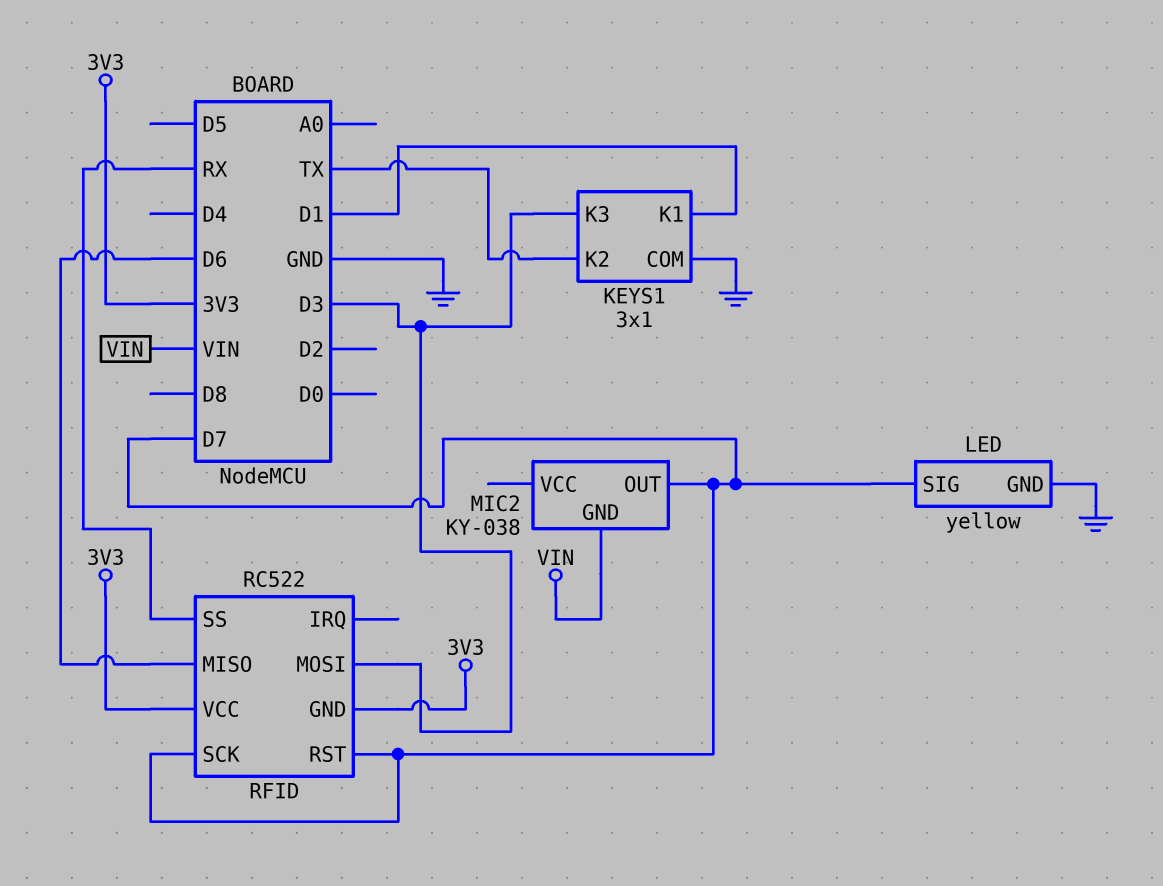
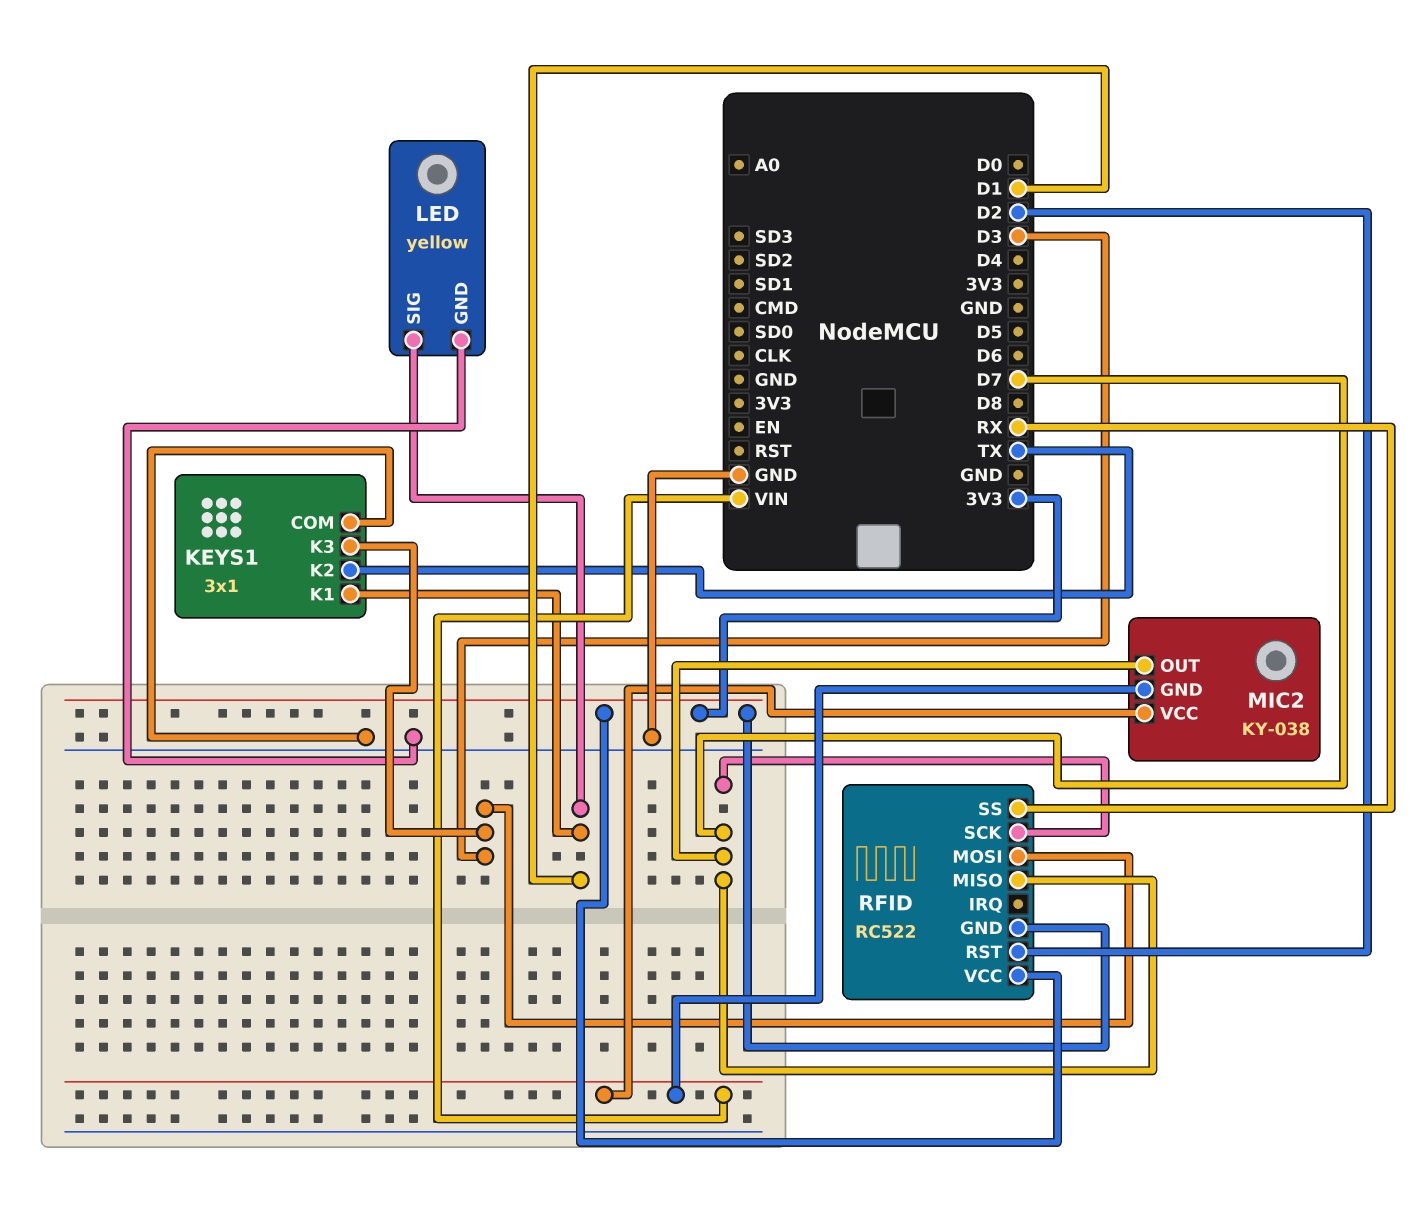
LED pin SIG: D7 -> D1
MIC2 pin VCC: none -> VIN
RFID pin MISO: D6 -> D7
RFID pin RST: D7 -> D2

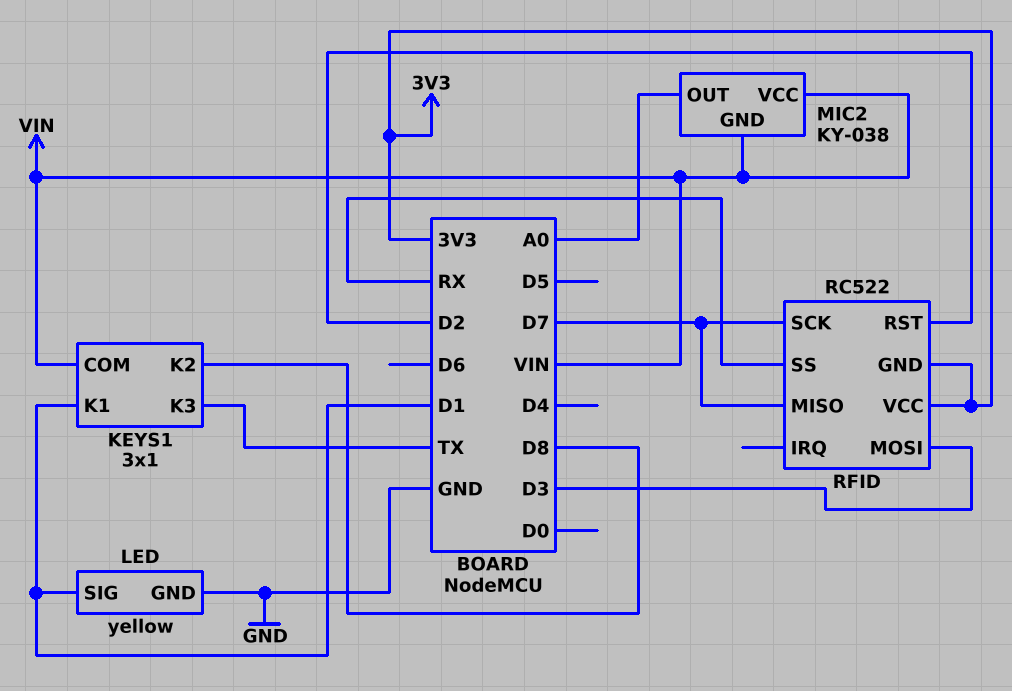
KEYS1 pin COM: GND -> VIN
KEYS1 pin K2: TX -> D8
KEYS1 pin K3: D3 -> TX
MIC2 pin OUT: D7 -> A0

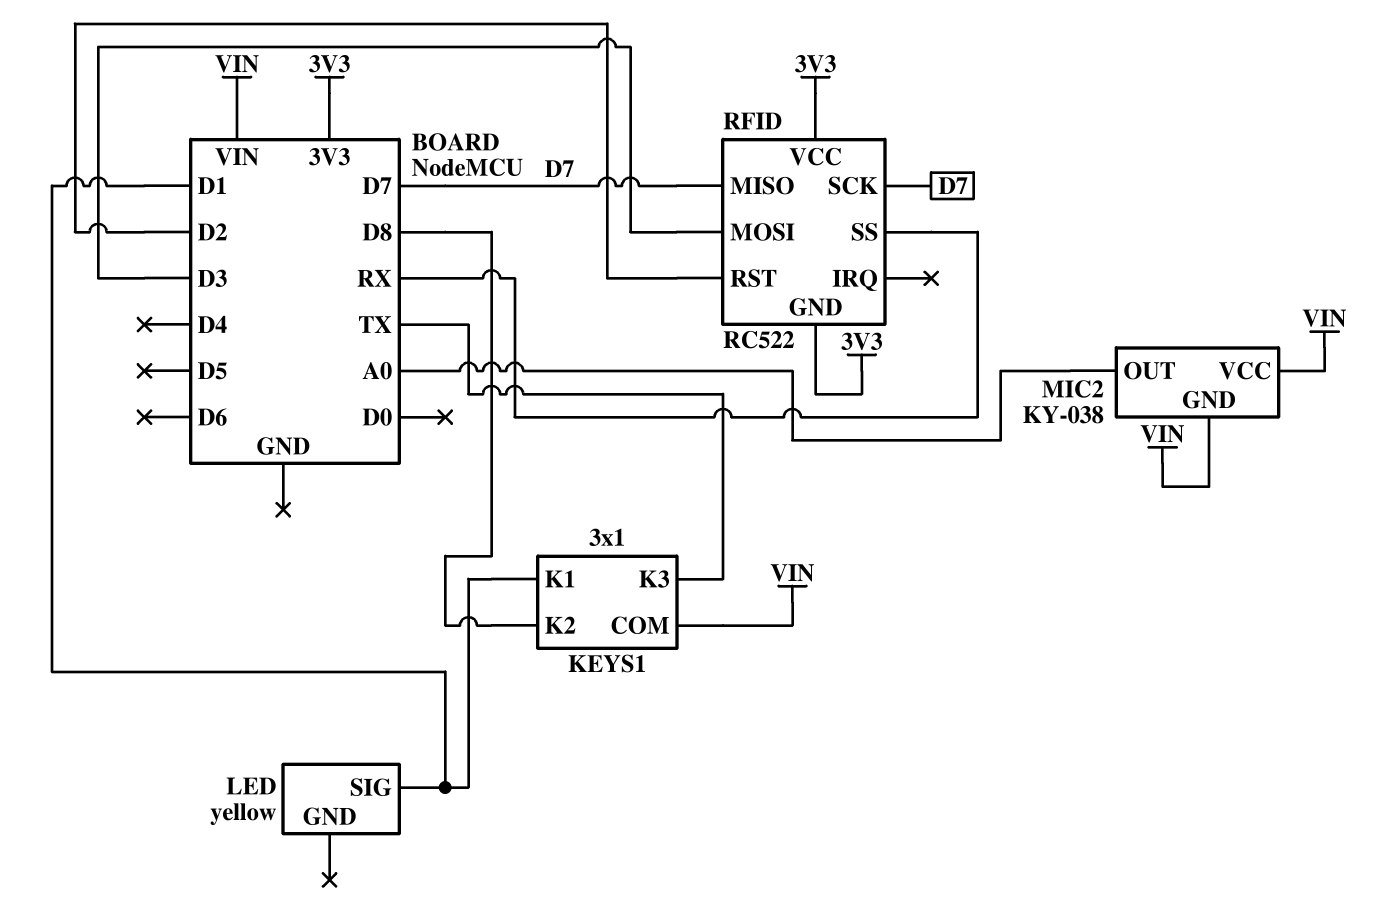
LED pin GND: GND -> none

────────────────────

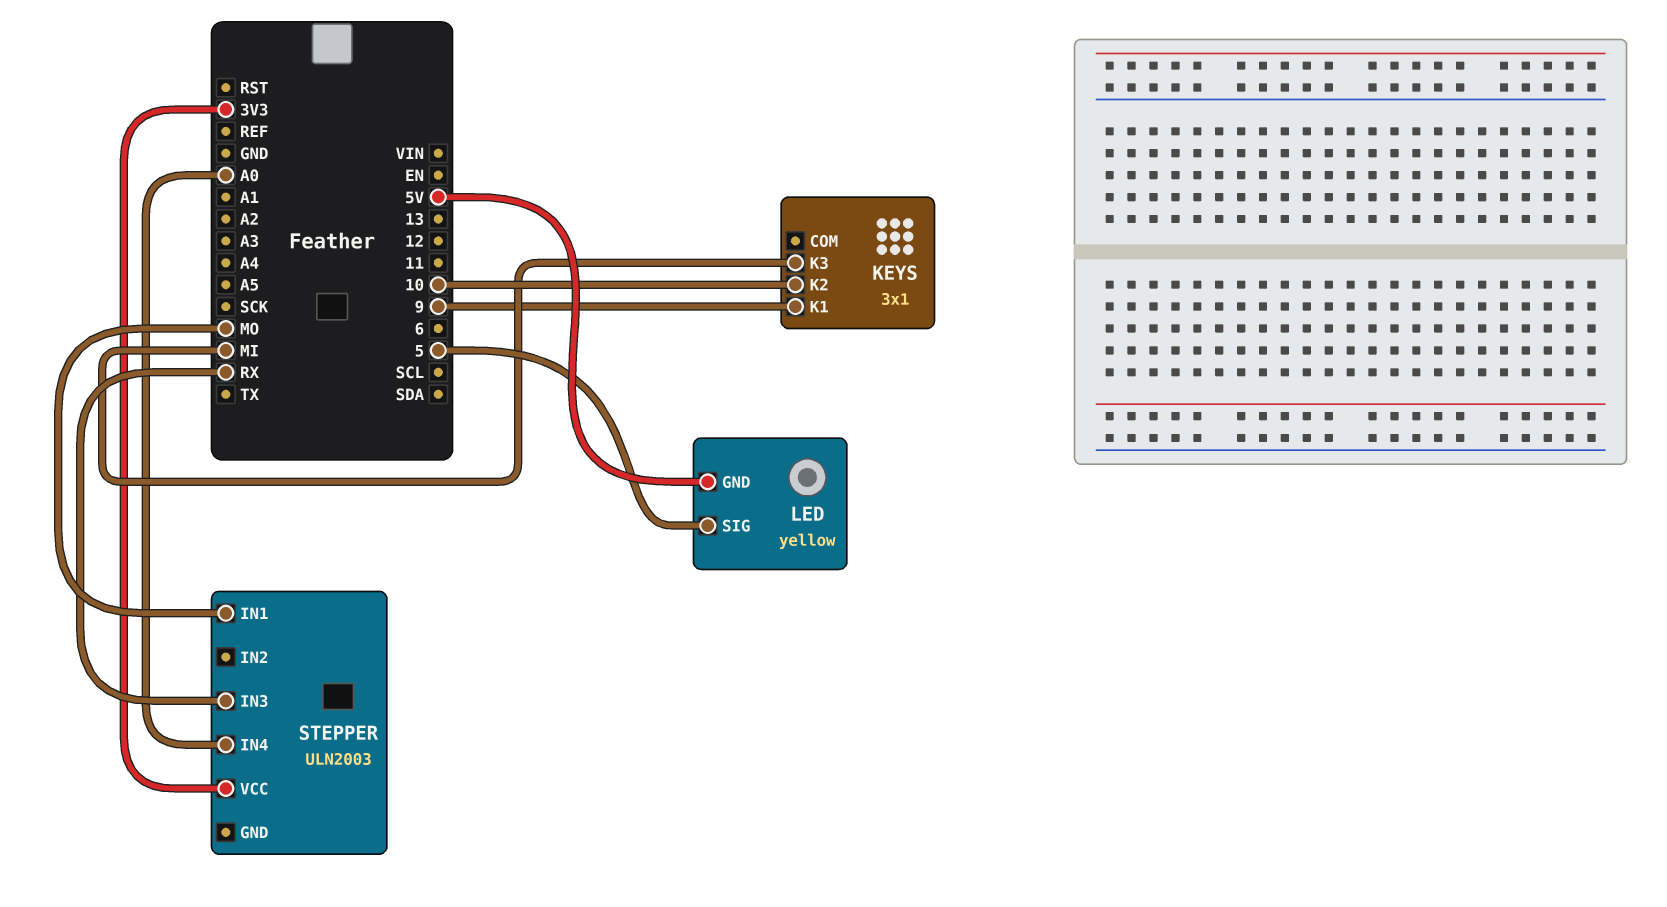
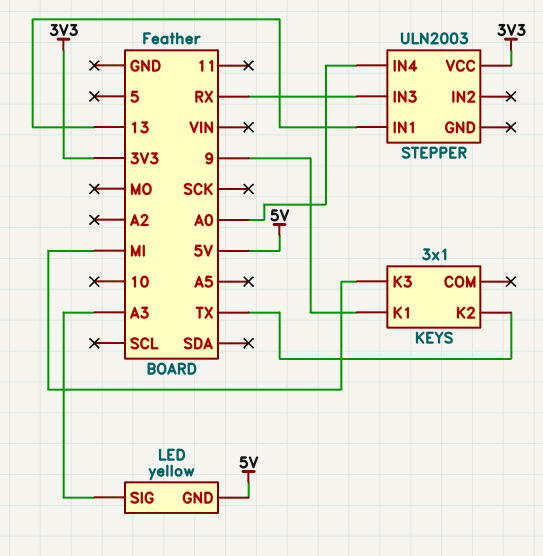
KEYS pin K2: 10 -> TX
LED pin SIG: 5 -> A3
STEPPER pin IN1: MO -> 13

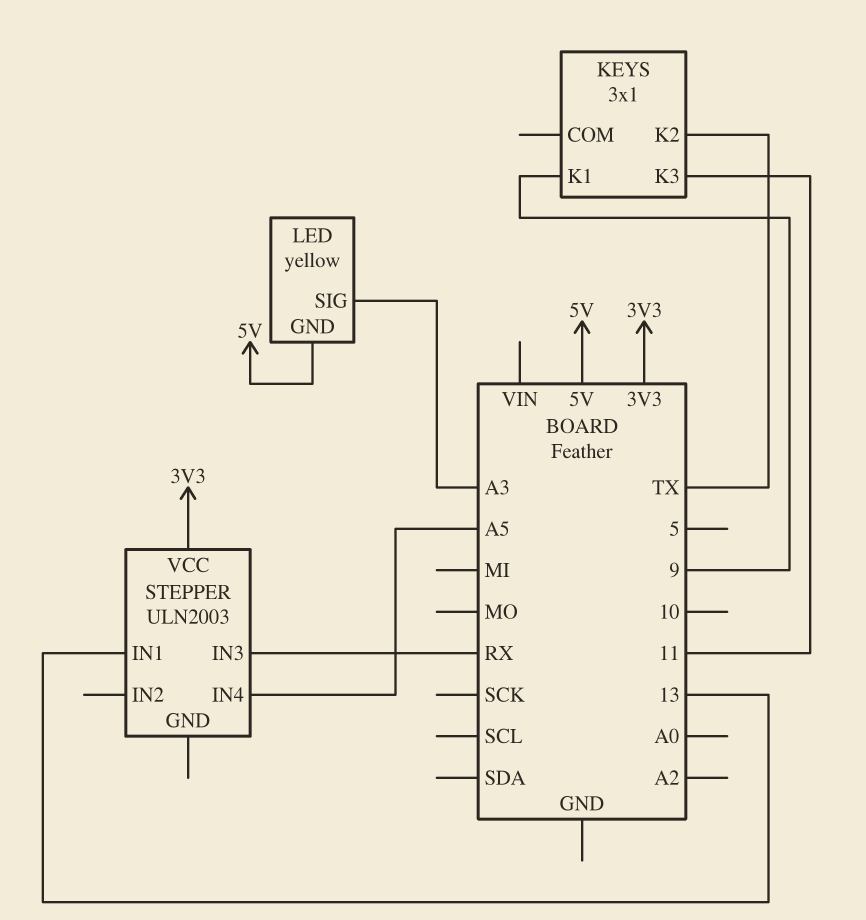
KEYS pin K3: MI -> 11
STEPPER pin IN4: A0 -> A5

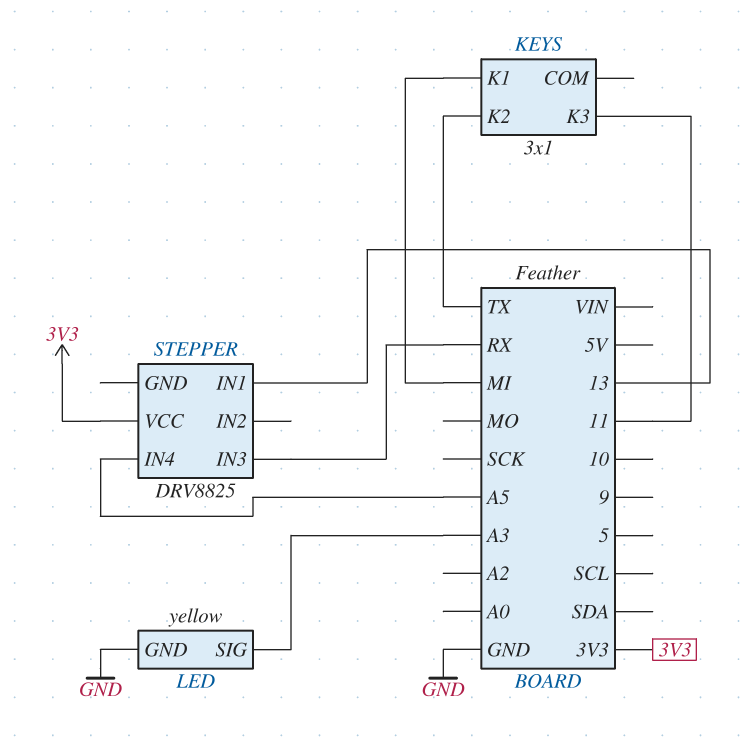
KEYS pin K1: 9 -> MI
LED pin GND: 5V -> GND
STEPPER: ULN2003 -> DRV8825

────────────────────

- **Problem**
Could you tally the lines in the data that contain the string "none" and answer with the number alone?

- **Response to the exercise**
2